[Opening LISTED RECORDS section]

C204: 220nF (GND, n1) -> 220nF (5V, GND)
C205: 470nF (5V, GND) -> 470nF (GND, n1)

[Closing LISTED RECORDS section]
[Opening LISTED RECORDS section]

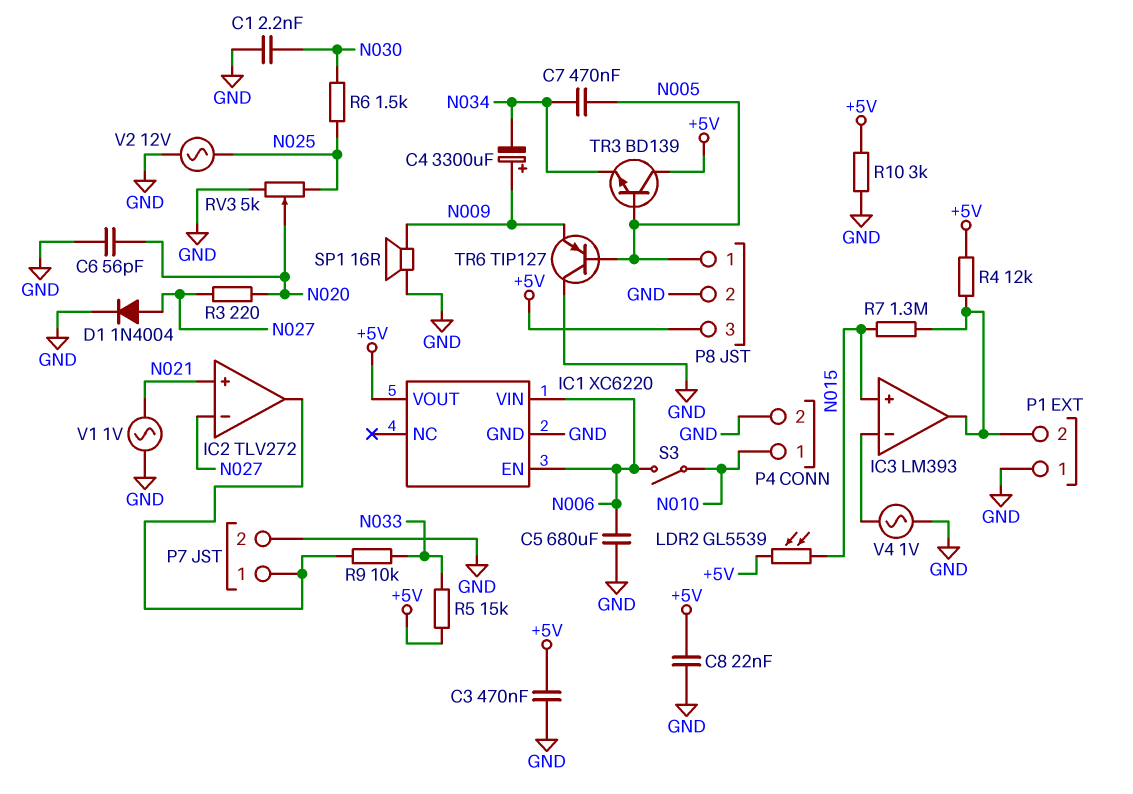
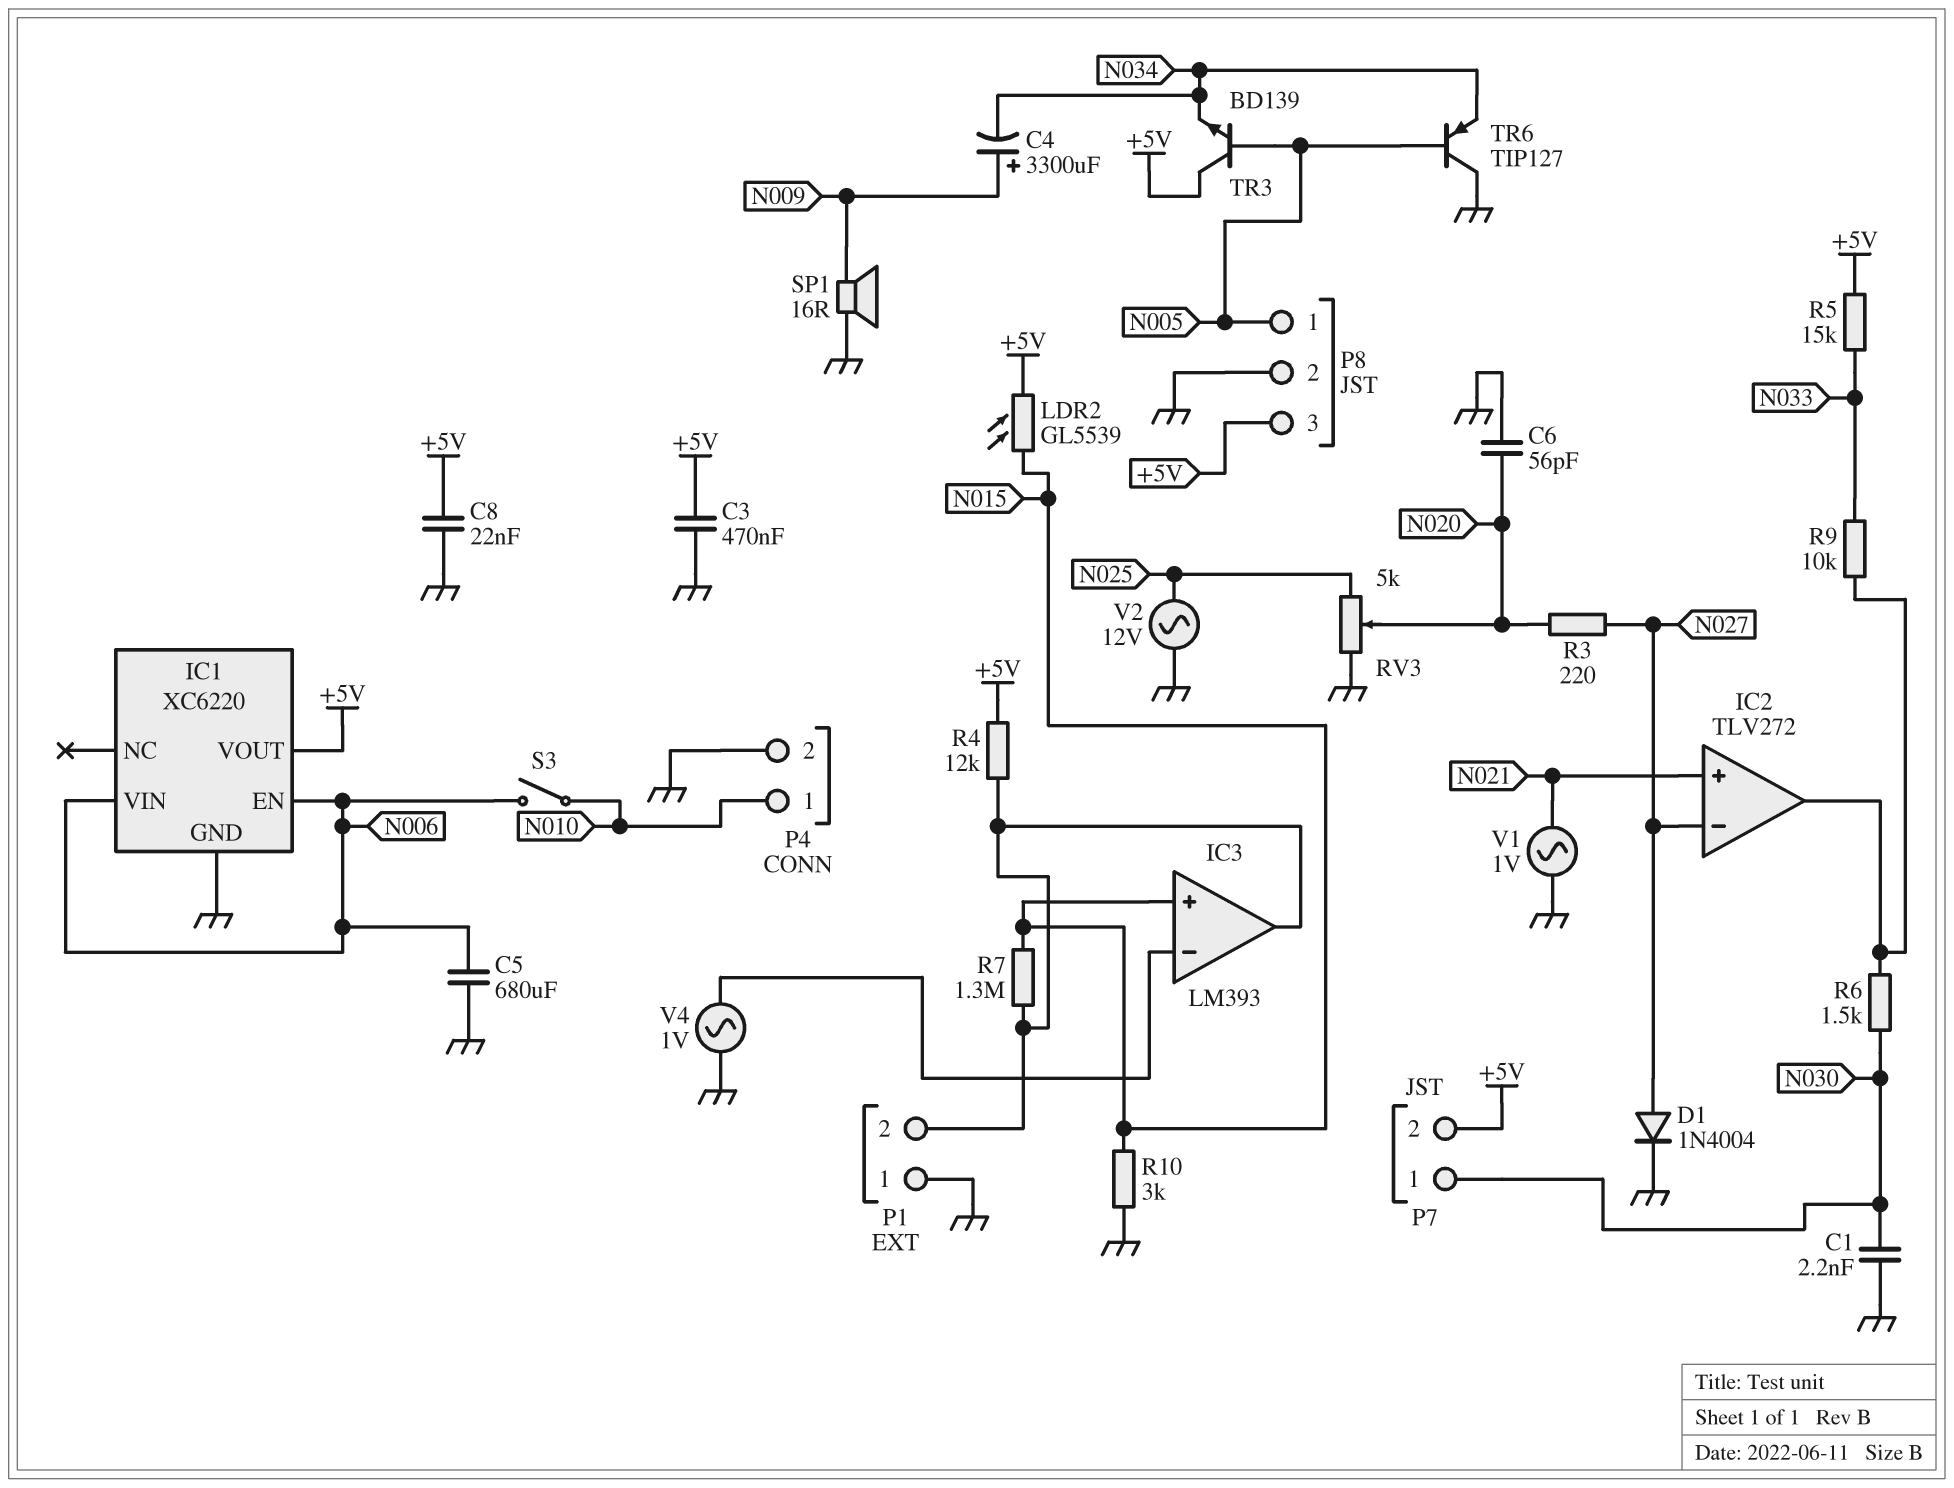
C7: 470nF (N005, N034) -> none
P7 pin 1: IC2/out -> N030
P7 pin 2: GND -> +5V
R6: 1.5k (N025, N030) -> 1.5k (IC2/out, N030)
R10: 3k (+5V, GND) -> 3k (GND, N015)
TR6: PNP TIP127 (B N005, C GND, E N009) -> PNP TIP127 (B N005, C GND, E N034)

[Closing LISTED RECORDS section]

▸ BRIEF:
Within the listing above, extract exactly the lines from the line with "P7 pin 1: IC2/out -> N030" to the line with "TR6: PNP TIP127", the two named lines included, and no others.

▸ SOLUTION FOR THIS EXERCISE:
P7 pin 1: IC2/out -> N030
P7 pin 2: GND -> +5V
R6: 1.5k (N025, N030) -> 1.5k (IC2/out, N030)
R10: 3k (+5V, GND) -> 3k (GND, N015)
TR6: PNP TIP127 (B N005, C GND, E N009) -> PNP TIP127 (B N005, C GND, E N034)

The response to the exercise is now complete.